TASK INSTRUCTIONS = After finding the line containing "(378, 159) = (547, 247): none -> green ruler" below, please output that line and each following one through the line containing "(698, 244) = (433, 332): orange", exactly as written.

═══ PROVIDED RECORDS ═══

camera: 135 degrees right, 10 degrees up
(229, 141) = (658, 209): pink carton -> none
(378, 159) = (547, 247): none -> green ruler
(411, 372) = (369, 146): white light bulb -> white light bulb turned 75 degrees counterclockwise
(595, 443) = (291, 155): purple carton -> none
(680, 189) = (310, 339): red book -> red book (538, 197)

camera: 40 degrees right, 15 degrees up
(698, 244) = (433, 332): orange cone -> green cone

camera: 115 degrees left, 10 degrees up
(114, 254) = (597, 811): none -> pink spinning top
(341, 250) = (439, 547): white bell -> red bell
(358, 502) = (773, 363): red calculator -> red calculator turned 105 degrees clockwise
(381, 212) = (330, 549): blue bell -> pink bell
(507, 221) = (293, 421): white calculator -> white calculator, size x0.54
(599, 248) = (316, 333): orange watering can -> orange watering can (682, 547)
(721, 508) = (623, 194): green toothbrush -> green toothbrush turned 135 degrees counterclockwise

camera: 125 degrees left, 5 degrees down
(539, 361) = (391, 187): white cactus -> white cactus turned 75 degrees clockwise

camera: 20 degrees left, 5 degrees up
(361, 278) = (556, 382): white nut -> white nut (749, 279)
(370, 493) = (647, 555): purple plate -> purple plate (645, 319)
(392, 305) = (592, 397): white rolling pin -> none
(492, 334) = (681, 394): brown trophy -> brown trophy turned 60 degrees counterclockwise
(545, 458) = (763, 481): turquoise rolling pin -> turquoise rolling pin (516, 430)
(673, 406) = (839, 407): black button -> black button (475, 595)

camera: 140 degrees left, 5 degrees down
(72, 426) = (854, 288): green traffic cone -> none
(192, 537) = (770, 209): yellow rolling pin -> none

═══

OUTPUT BELOW =
(378, 159) = (547, 247): none -> green ruler
(411, 372) = (369, 146): white light bulb -> white light bulb turned 75 degrees counterclockwise
(595, 443) = (291, 155): purple carton -> none
(680, 189) = (310, 339): red book -> red book (538, 197)

camera: 40 degrees right, 15 degrees up
(698, 244) = (433, 332): orange cone -> green cone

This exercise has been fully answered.